Problem to work on — Show all the lines in the data below that include the word "OLED".

Revision tracking records:
BEGIN
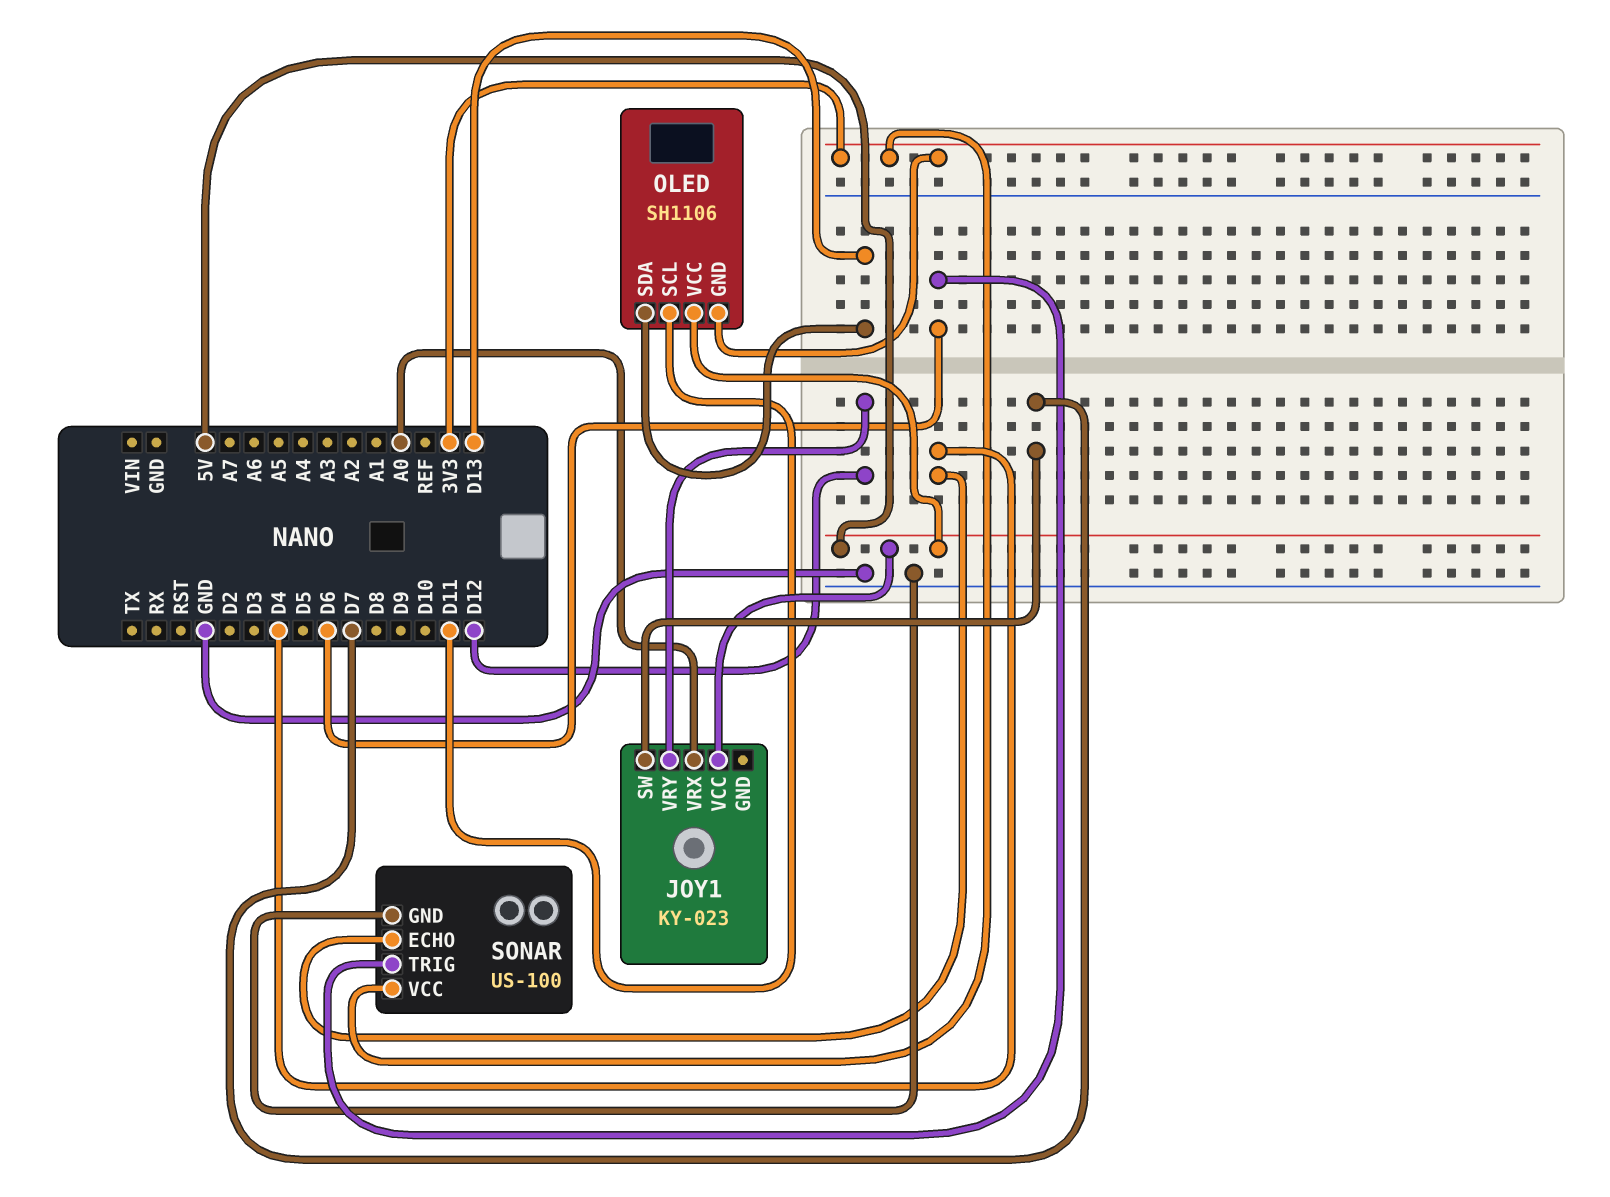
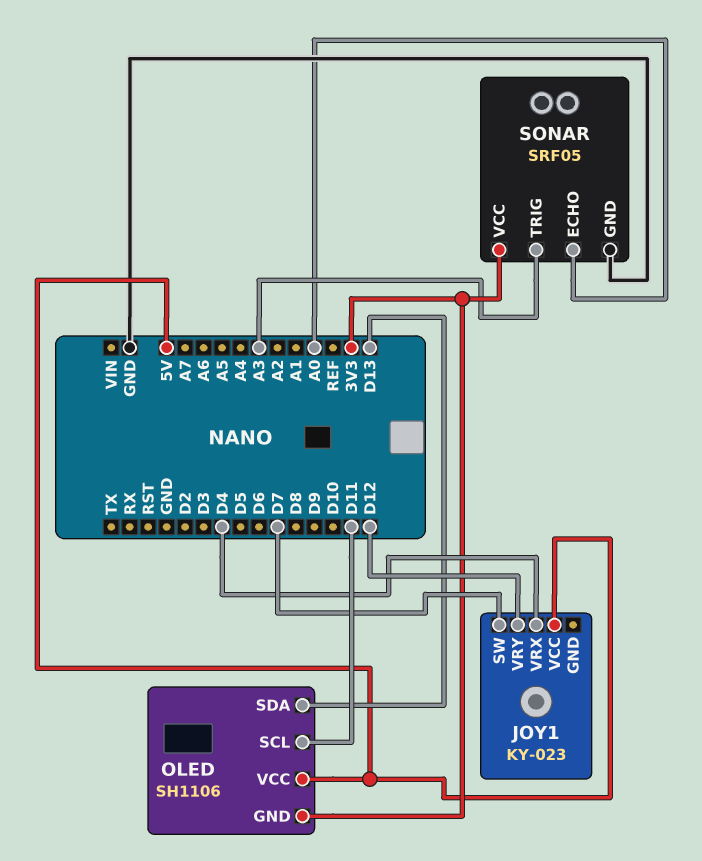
JOY1 pin VRX: A0 -> D4
SONAR: US-100 -> SRF05
SONAR pin ECHO: D4 -> A0
SONAR pin TRIG: D6 -> A3

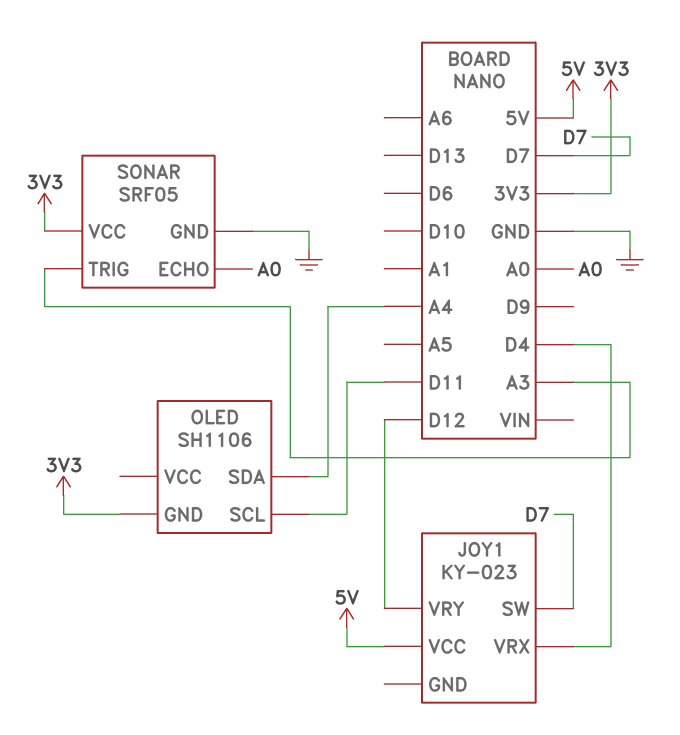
OLED pin SDA: D13 -> A4
OLED pin VCC: 5V -> none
END
Task output —
OLED pin SDA: D13 -> A4
OLED pin VCC: 5V -> none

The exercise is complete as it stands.